_Required action_
Exclude the pictures and transcribe the rest of the data below exactly.

_Input data_
- - - - - - -

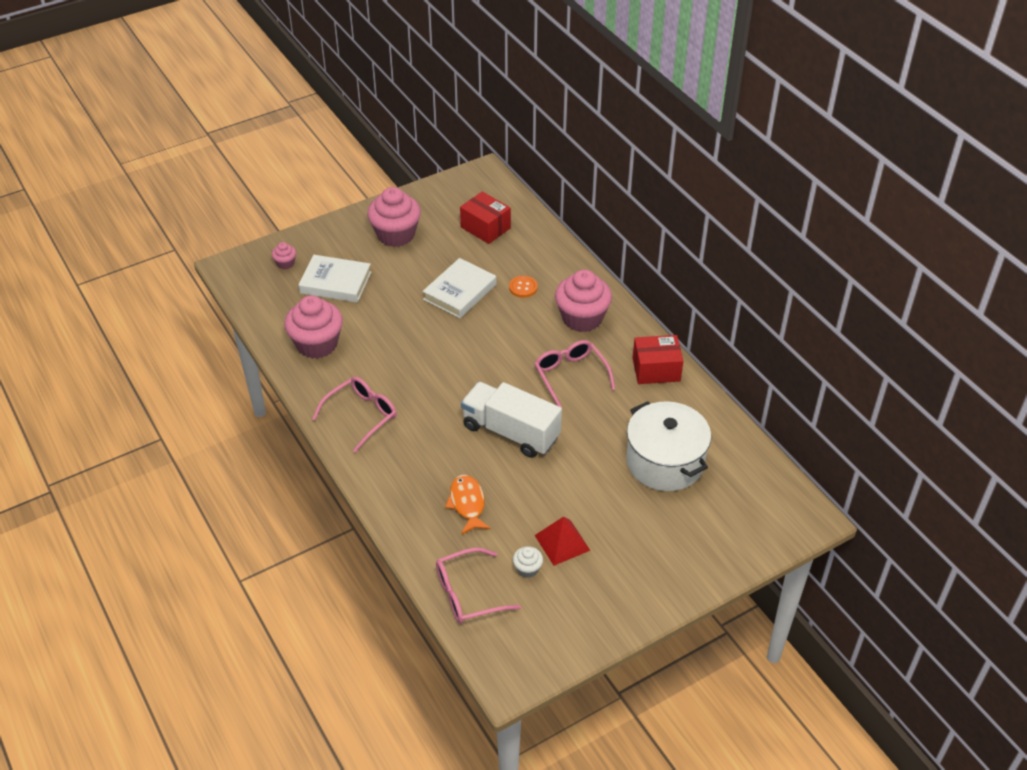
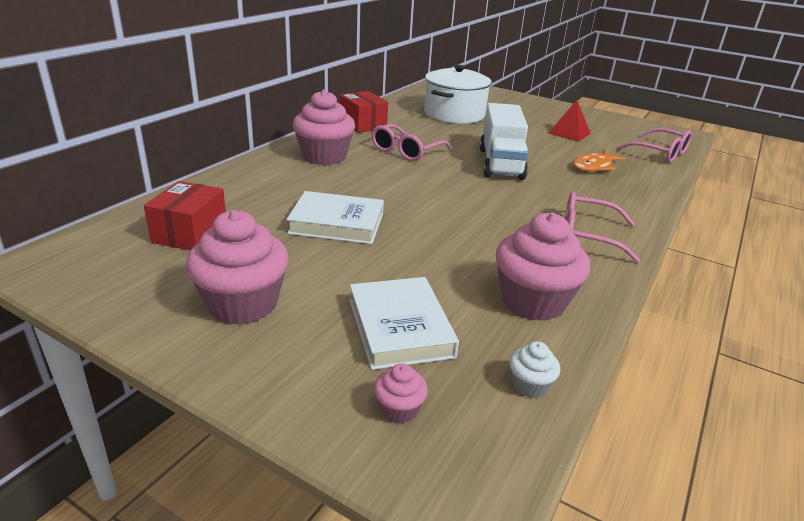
camera: 120 degrees left, 15 degrees down
orange button [509,276,538,298] -> none
white cupcake [513,546,543,578] -> white cupcake moved to [510,341,560,398]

- - - - - - -

_Task answer_
camera: 120 degrees left, 15 degrees down
orange button [509,276,538,298] -> none
white cupcake [513,546,543,578] -> white cupcake moved to [510,341,560,398]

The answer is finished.